↓

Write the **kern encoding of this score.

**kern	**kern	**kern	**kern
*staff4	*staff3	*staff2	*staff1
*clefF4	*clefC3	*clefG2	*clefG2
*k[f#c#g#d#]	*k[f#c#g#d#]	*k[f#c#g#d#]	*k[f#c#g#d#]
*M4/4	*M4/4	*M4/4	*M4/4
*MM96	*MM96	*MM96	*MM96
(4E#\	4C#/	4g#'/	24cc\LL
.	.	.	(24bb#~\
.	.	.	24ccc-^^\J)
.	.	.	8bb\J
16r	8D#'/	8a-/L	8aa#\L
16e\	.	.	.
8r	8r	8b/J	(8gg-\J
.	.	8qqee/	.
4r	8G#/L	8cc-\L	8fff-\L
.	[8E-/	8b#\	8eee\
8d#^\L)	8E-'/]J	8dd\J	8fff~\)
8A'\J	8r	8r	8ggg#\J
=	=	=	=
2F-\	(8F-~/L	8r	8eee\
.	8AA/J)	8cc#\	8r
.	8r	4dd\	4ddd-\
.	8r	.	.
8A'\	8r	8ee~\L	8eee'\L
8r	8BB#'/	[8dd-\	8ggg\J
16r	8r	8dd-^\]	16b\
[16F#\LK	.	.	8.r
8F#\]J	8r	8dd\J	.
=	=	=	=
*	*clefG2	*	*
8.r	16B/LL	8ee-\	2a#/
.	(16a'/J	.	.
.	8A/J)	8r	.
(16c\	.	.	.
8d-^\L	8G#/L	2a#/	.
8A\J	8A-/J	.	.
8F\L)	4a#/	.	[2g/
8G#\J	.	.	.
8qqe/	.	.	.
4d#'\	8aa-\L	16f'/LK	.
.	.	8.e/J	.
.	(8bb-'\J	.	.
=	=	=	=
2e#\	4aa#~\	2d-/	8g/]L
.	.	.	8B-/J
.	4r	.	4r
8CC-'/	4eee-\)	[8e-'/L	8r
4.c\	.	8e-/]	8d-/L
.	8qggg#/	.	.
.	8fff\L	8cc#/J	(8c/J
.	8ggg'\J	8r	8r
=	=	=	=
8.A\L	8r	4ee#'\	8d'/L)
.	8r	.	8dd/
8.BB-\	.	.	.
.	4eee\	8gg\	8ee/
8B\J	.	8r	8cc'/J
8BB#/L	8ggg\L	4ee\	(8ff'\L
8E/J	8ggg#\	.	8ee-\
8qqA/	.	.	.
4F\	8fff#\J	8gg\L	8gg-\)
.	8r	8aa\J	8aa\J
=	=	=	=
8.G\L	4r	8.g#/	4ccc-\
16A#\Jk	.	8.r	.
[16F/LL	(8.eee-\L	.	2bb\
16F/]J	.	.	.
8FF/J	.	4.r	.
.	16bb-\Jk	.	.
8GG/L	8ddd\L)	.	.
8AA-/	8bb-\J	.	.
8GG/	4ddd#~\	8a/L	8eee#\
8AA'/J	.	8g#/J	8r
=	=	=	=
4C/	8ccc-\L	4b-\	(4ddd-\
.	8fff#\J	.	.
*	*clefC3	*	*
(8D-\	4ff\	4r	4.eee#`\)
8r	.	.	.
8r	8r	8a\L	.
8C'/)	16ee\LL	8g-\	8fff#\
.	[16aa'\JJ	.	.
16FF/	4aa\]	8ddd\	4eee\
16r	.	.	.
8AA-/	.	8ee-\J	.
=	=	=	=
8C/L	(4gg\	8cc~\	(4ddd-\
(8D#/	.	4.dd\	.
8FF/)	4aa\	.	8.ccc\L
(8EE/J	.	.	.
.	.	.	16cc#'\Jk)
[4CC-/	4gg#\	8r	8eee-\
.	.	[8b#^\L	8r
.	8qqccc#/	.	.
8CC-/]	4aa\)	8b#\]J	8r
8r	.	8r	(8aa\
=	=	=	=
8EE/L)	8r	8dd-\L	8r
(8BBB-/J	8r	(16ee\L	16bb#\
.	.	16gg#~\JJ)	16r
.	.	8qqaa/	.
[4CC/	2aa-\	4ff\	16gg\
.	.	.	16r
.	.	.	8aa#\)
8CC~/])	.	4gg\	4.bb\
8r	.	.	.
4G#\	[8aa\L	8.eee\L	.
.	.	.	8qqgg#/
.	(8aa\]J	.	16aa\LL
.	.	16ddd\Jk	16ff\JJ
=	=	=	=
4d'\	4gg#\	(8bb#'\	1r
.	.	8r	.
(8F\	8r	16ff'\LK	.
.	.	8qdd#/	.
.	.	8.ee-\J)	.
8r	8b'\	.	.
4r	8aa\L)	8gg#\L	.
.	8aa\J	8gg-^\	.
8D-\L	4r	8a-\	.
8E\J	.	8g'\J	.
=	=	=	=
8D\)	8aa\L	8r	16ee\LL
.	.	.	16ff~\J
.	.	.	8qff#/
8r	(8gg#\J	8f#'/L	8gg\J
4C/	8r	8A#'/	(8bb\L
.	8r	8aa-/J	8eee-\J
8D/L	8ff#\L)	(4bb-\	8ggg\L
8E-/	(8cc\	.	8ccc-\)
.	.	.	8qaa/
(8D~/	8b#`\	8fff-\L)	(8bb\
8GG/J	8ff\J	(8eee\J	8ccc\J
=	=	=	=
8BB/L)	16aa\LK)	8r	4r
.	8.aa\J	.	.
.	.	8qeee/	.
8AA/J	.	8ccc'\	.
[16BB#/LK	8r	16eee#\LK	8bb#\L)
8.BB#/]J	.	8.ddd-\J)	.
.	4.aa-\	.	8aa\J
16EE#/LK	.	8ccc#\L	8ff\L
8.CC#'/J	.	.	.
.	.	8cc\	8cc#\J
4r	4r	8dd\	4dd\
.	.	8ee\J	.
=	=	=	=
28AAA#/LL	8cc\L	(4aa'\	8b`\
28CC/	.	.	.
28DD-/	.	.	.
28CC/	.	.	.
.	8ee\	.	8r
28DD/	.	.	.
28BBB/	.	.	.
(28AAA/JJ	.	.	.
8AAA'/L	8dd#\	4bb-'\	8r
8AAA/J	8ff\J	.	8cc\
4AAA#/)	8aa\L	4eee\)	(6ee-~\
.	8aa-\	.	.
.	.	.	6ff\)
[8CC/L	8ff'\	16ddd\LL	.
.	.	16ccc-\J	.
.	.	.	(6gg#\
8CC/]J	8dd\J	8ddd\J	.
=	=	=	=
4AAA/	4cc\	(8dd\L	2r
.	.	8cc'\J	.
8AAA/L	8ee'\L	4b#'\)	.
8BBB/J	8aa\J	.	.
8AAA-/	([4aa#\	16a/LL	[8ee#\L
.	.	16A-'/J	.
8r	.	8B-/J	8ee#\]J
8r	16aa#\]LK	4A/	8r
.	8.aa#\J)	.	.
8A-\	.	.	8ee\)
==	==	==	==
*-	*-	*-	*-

↑

> _Task details_: Gather every line from the listing above in which the string "kern" appears.

> _Problem solution_:
Write the **kern encoding of this score.
**kern	**kern	**kern	**kern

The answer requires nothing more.